Please copy, character for character, each line from the beginning of the listing to the line containing "(331, 330) = (496, 386): blue", including both.

Records provided -
┌────────
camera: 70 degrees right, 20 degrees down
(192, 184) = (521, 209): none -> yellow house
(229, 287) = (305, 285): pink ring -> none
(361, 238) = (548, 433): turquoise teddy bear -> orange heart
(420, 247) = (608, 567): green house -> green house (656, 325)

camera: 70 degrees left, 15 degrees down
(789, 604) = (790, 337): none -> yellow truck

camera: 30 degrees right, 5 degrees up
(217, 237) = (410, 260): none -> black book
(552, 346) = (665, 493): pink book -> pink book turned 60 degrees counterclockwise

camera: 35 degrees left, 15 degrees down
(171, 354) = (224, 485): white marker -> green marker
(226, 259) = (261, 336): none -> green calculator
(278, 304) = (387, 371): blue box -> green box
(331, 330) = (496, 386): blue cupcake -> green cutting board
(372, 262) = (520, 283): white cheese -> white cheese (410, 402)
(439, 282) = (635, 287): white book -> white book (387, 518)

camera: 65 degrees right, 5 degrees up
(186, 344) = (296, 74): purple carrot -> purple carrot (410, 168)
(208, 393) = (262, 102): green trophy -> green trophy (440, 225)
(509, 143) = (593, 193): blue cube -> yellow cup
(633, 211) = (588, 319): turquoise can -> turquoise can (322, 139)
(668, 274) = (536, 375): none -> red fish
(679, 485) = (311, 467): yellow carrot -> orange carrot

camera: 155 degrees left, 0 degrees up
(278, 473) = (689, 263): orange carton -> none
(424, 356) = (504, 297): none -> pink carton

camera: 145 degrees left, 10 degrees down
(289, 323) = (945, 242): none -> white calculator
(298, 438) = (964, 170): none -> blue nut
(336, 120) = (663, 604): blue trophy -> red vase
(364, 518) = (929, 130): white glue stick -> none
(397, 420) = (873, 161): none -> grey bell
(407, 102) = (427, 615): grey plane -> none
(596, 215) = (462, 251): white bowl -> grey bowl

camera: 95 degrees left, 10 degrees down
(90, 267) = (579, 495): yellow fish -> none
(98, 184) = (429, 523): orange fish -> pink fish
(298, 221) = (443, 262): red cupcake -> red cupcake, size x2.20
└────────
Written solution -
camera: 70 degrees right, 20 degrees down
(192, 184) = (521, 209): none -> yellow house
(229, 287) = (305, 285): pink ring -> none
(361, 238) = (548, 433): turquoise teddy bear -> orange heart
(420, 247) = (608, 567): green house -> green house (656, 325)

camera: 70 degrees left, 15 degrees down
(789, 604) = (790, 337): none -> yellow truck

camera: 30 degrees right, 5 degrees up
(217, 237) = (410, 260): none -> black book
(552, 346) = (665, 493): pink book -> pink book turned 60 degrees counterclockwise

camera: 35 degrees left, 15 degrees down
(171, 354) = (224, 485): white marker -> green marker
(226, 259) = (261, 336): none -> green calculator
(278, 304) = (387, 371): blue box -> green box
(331, 330) = (496, 386): blue cupcake -> green cutting board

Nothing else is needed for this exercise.